**Task item**.
Wherever a line of the data contains "orange", copy that line.

**Extracted records**.
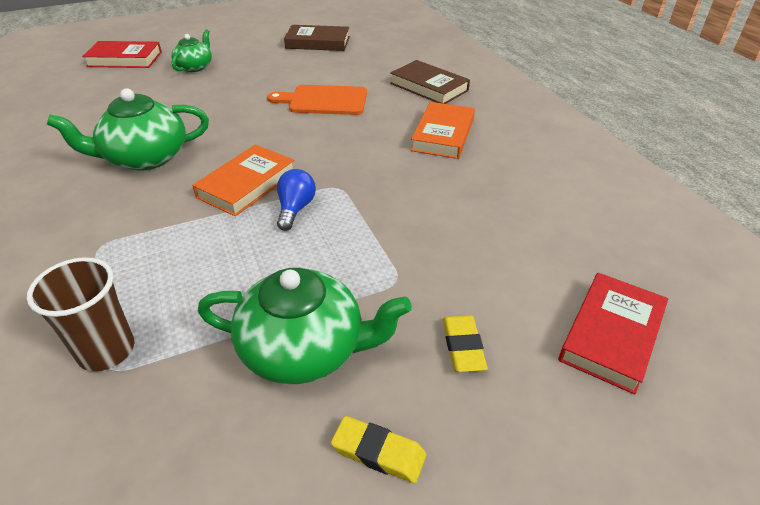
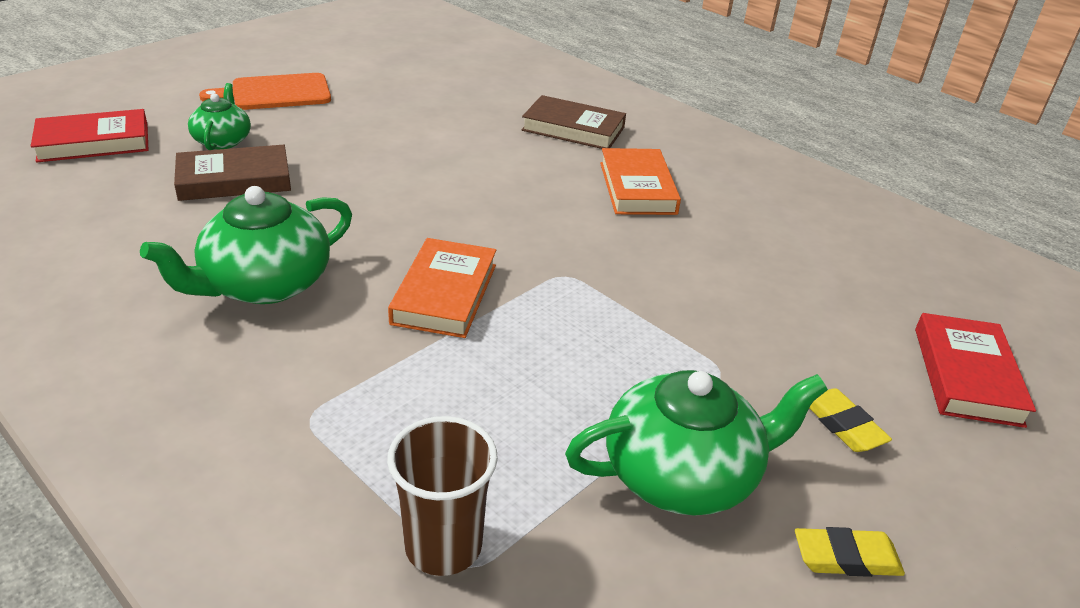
camera: 25 degrees left, 5 degrees down
(295, 209) = (534, 313): blue light bulb -> none
(318, 42) = (378, 84): brown book -> brown book (234, 180)
(324, 100) = (454, 165): orange cutting board -> orange cutting board (275, 93)

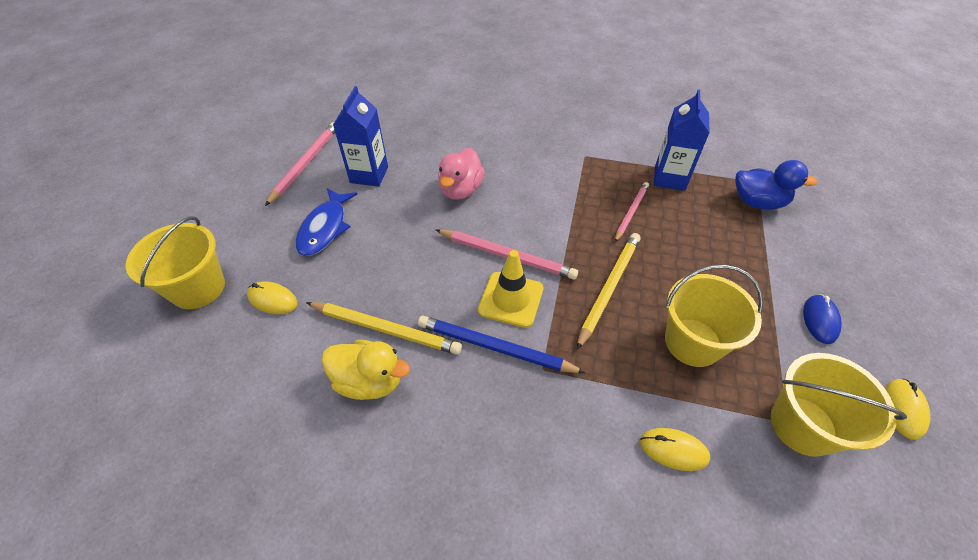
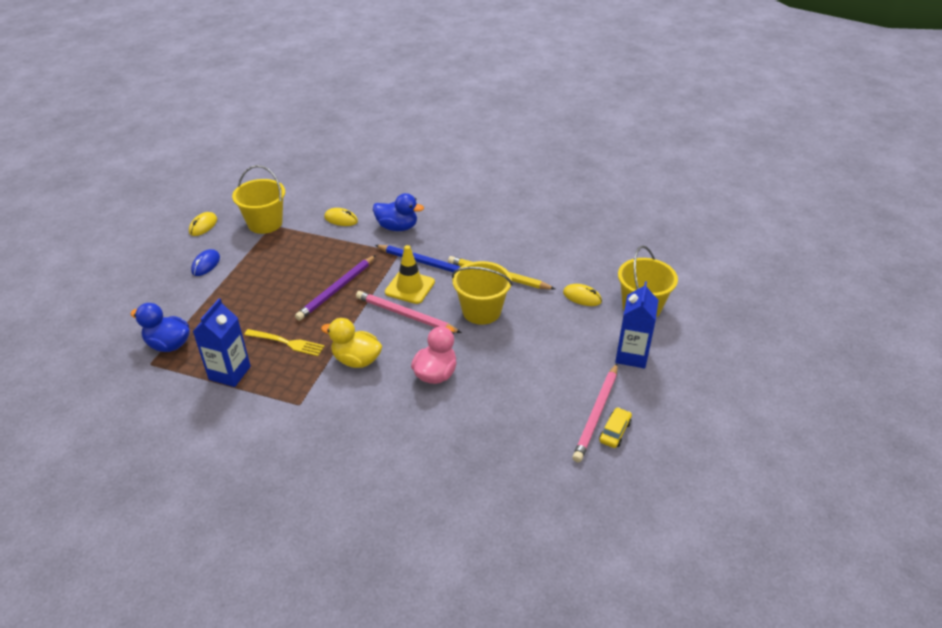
camera: 175 degrees left, 10 degrees down
(294, 151) = (615, 431): none -> yellow car
(325, 228) = (557, 345): blue fish -> none
(369, 175) = (527, 396): blue carton -> blue carton (631, 355)
(369, 381) = (505, 253): yellow duck -> yellow duck (356, 360)
(562, 434) = (397, 227): none -> blue duck
(608, 288) = (337, 290): yellow pencil -> purple pencil
(631, 212) = (287, 343): pink pencil -> yellow fork
(692, 342) = (298, 258): yellow bucket -> yellow bucket (481, 311)

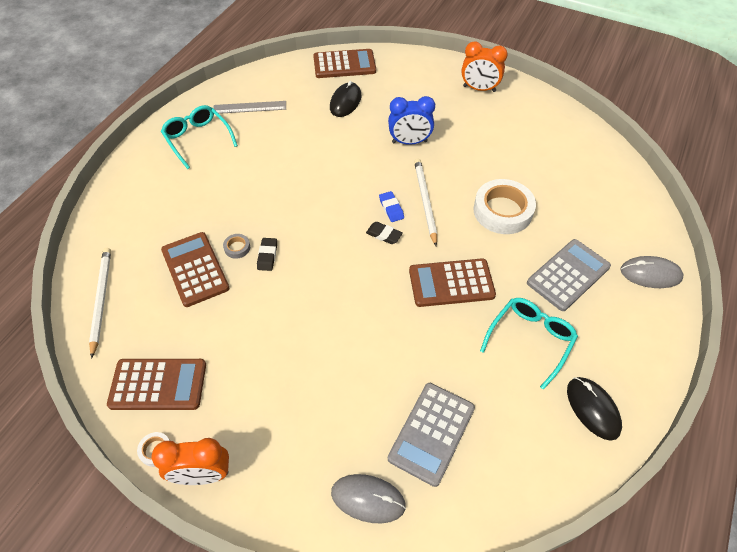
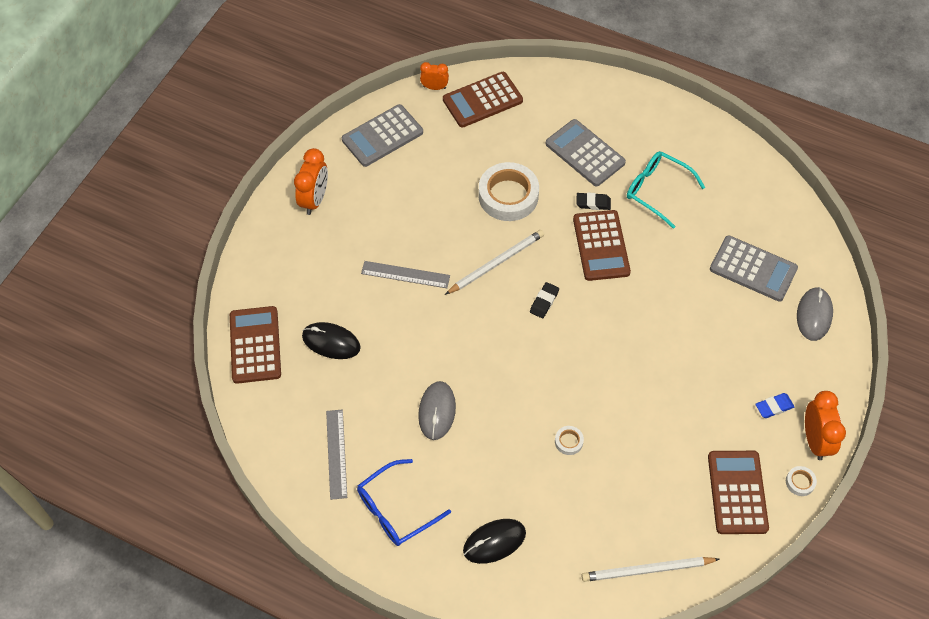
camera: 90 degrees left, 5 degrees up
(195, 269) = (600, 480): brown calculator -> brown calculator (482, 100)
(197, 139) = (395, 509): turquoise glasses -> blue glasses
(237, 248) = (568, 441): grey tape -> white tape
(267, 256) = (578, 410): black eraser -> black eraser (593, 203)
(391, 208) = (507, 294): blue eraser -> blue eraser (774, 407)
(409, 142) = (405, 274): blue clock -> grey ruler
(425, 201) = (496, 263): white pencil -> white pencil turned 150 degrees clockwise
(554, 126) = (382, 136): none -> grey calculator
(592, 409) = (716, 157): black mouse -> black mouse (494, 542)
(621, 159) = (434, 87): none -> orange clock
(650, 274) = (580, 93): grey mouse -> grey mouse (437, 411)

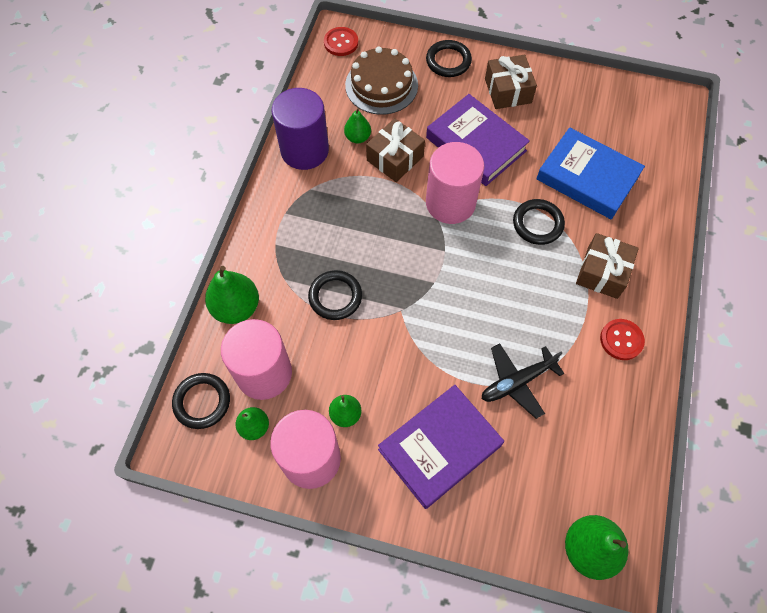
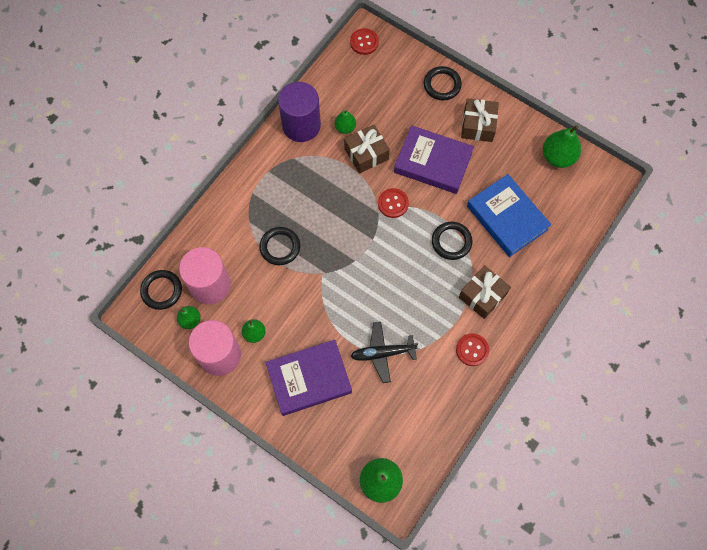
camera: 20 degrees right, 5 degrees up
(236, 307) = (208, 231): green pear -> green pear (558, 157)
(381, 85) = (381, 89): brown cake -> none
(450, 203) = (393, 203): pink cylinder -> red button
(476, 144) = (433, 162): purple book -> purple book turned 45 degrees counterclockwise

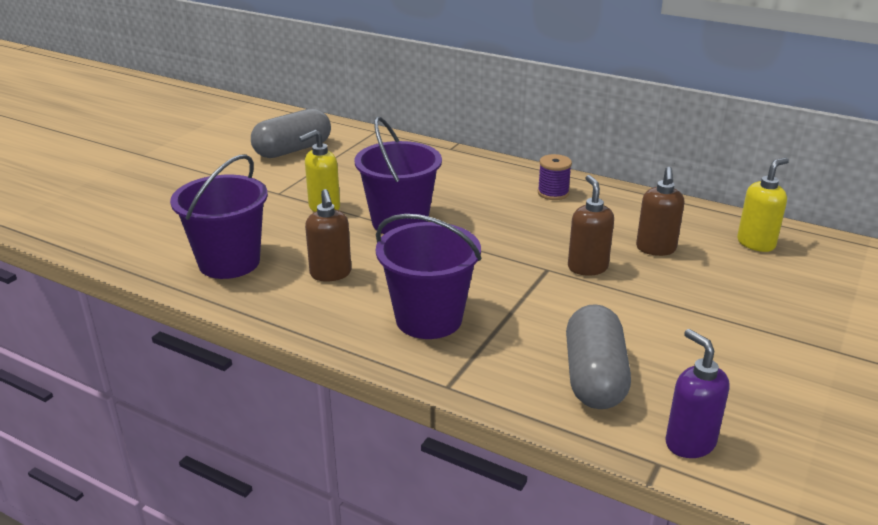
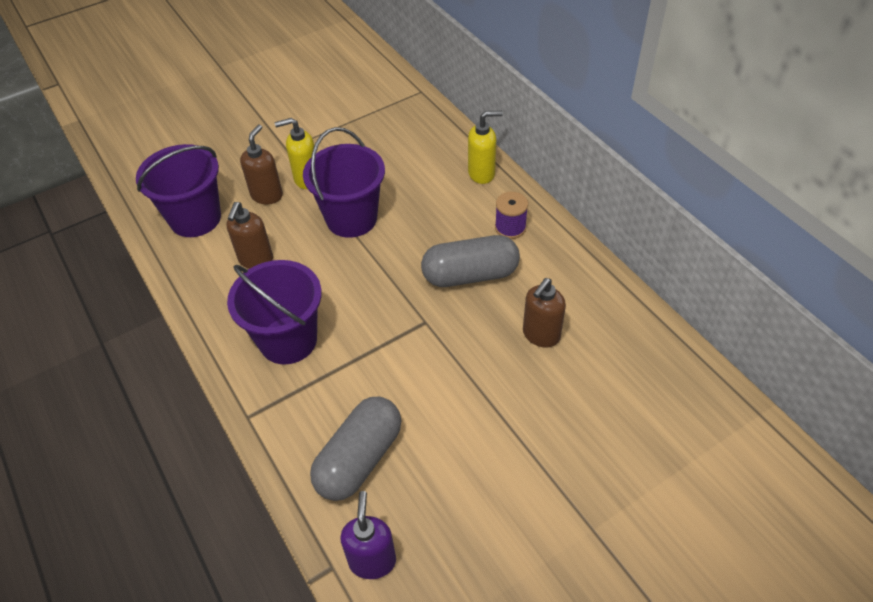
camera: 30 degrees right, 20 degrees up
(293, 150) = (335, 96): grey capsule -> grey capsule (470, 275)
(587, 267) = (460, 333): brown soap dispenser -> brown soap dispenser (267, 195)
(756, 243) = (643, 366): yellow soap dispenser -> yellow soap dispenser (482, 173)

**Output of the exercise**.
(324, 100) = (454, 165): orange cutting board -> orange cutting board (275, 93)
(621, 159) = (434, 87): none -> orange clock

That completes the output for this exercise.